• GOAL OF THE EXERCISE: Set down each line of the data exactly, but not the pictures.

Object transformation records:
>>

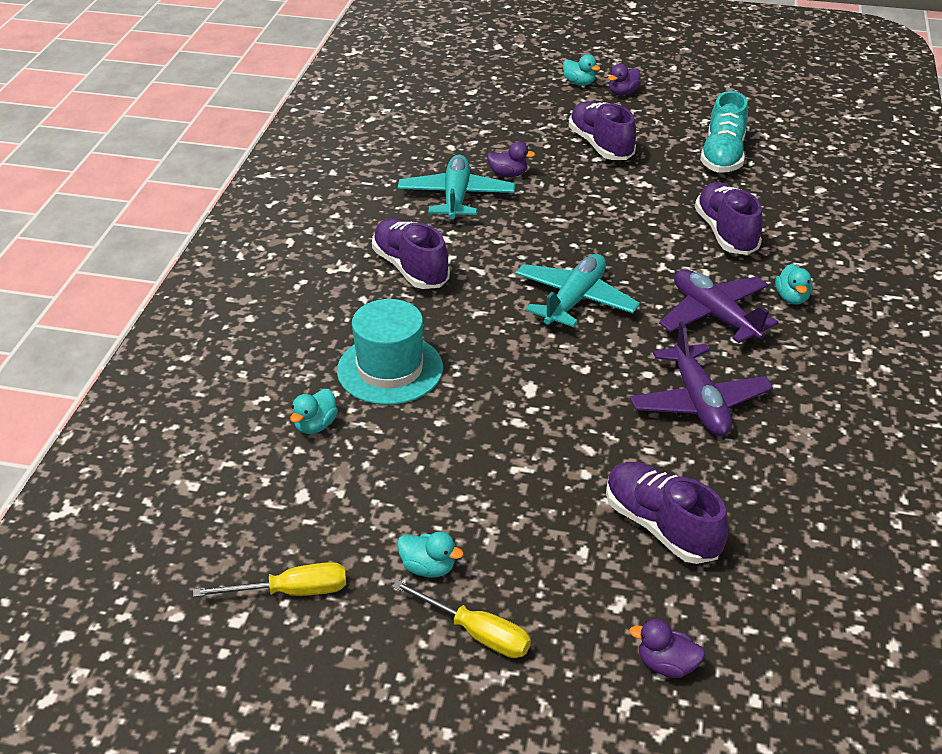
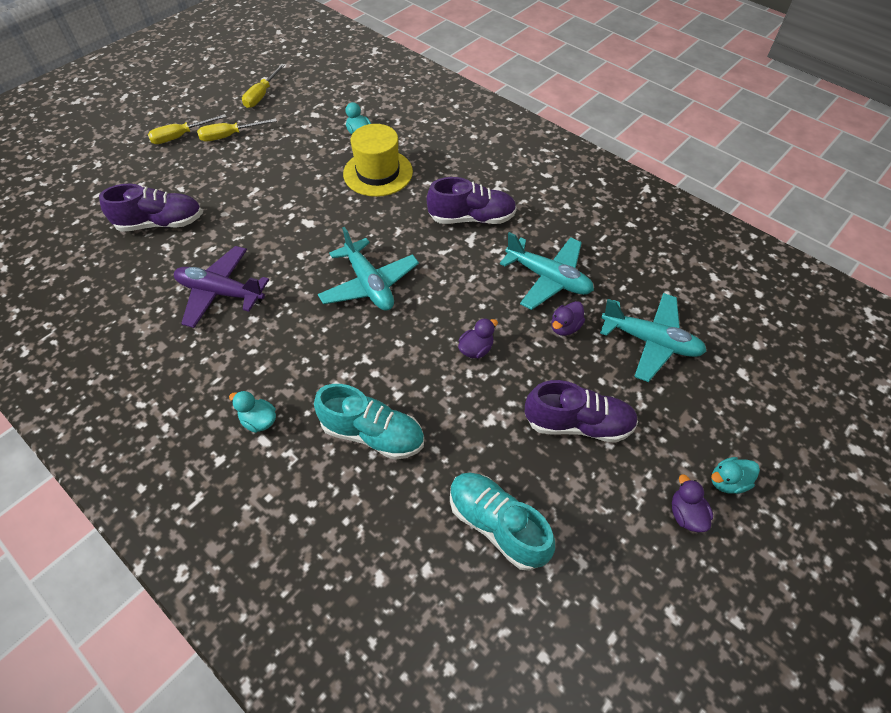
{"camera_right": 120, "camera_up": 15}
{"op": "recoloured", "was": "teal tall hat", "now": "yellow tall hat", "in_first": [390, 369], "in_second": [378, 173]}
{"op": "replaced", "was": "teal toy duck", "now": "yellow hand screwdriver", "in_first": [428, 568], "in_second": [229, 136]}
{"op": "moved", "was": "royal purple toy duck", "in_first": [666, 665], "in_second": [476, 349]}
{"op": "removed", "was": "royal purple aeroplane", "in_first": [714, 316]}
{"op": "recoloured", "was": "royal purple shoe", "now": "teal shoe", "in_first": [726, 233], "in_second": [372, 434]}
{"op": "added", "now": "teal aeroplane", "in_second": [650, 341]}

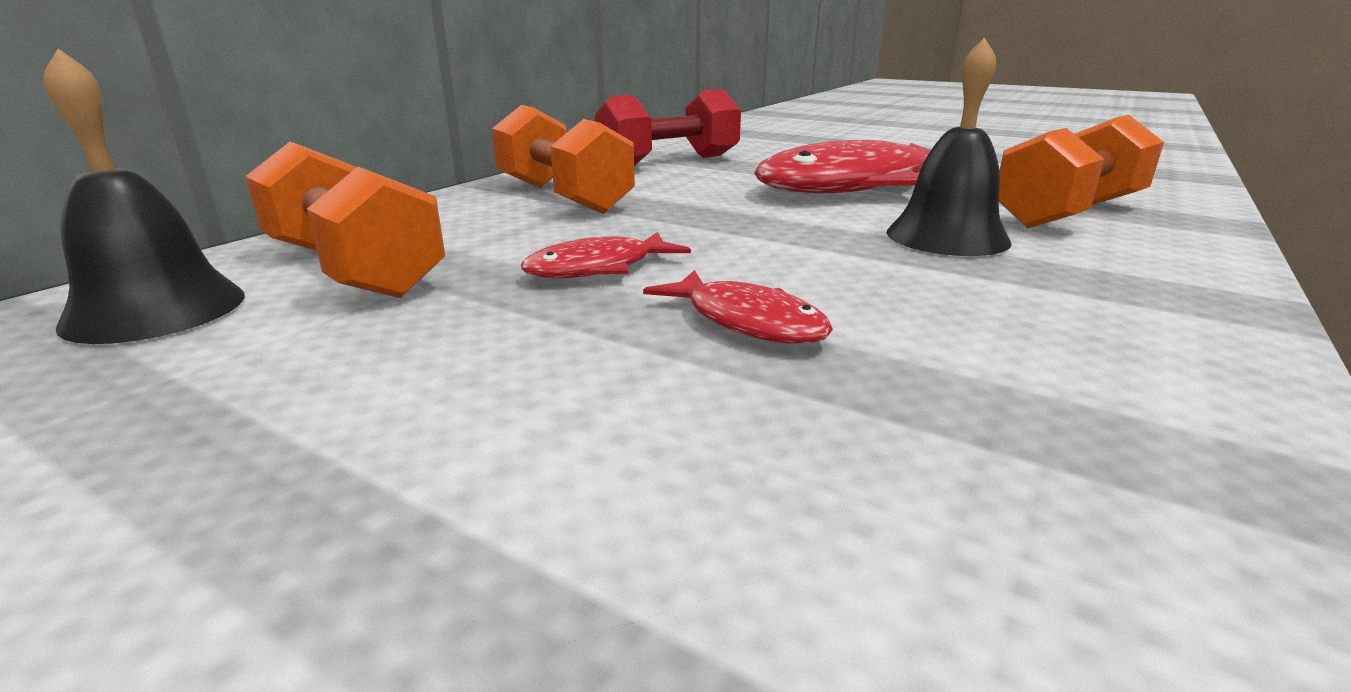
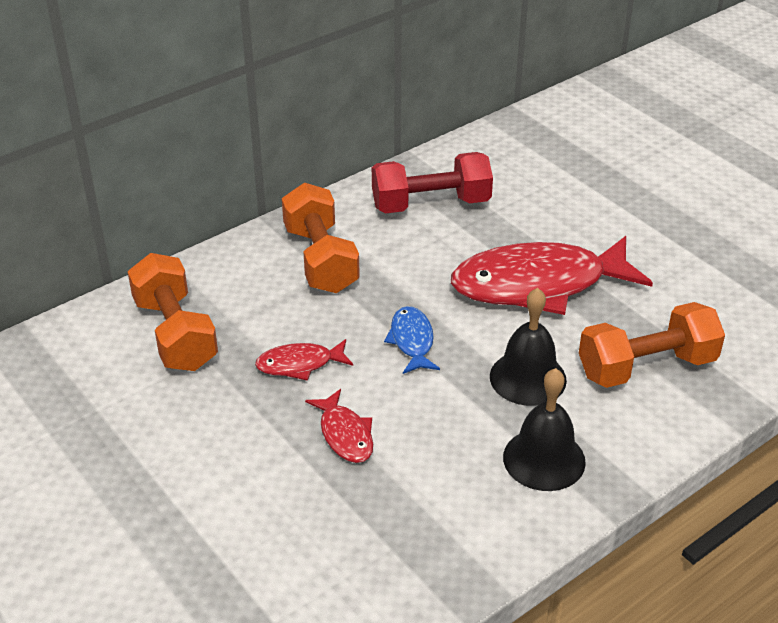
{"camera_right": 20, "camera_up": 15}
{"op": "moved", "was": "black hand bell", "in_first": [155, 309], "in_second": [544, 459]}
{"op": "added", "now": "royal blue toy fish", "in_second": [412, 341]}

<<

• TASK ANSWER:
{"camera_right": 120, "camera_up": 15}
{"op": "recoloured", "was": "teal tall hat", "now": "yellow tall hat", "in_first": [390, 369], "in_second": [378, 173]}
{"op": "replaced", "was": "teal toy duck", "now": "yellow hand screwdriver", "in_first": [428, 568], "in_second": [229, 136]}
{"op": "moved", "was": "royal purple toy duck", "in_first": [666, 665], "in_second": [476, 349]}
{"op": "removed", "was": "royal purple aeroplane", "in_first": [714, 316]}
{"op": "recoloured", "was": "royal purple shoe", "now": "teal shoe", "in_first": [726, 233], "in_second": [372, 434]}
{"op": "added", "now": "teal aeroplane", "in_second": [650, 341]}

{"camera_right": 20, "camera_up": 15}
{"op": "moved", "was": "black hand bell", "in_first": [155, 309], "in_second": [544, 459]}
{"op": "added", "now": "royal blue toy fish", "in_second": [412, 341]}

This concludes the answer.